EXERCISE DETAILS
Read the material below and count the lines holding the string "ball". Give that count with nothing added.
____ LISTED ENTRIES
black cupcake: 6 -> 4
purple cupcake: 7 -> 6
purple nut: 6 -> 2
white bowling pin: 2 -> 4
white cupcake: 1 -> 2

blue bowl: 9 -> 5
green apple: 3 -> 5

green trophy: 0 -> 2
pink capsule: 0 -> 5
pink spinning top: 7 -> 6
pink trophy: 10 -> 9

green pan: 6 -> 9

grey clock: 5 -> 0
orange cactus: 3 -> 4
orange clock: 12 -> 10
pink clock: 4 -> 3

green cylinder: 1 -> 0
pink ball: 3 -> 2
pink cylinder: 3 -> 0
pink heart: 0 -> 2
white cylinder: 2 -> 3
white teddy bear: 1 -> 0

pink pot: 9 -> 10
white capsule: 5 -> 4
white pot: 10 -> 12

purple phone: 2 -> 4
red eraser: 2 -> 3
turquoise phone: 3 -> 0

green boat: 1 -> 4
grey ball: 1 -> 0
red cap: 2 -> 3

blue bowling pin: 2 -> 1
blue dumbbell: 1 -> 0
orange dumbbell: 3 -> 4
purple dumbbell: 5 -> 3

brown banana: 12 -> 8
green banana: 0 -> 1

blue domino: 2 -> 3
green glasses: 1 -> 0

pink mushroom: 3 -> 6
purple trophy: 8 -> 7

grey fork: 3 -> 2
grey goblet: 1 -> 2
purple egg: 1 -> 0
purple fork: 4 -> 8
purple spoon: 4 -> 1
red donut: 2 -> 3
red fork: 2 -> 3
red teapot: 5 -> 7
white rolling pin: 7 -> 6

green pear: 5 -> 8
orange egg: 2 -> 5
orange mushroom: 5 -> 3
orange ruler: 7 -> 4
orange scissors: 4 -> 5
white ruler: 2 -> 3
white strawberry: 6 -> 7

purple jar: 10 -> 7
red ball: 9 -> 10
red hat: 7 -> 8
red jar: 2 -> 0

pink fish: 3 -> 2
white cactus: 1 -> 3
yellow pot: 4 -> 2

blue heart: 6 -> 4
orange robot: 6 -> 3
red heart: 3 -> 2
________
TASK OUTPUT
3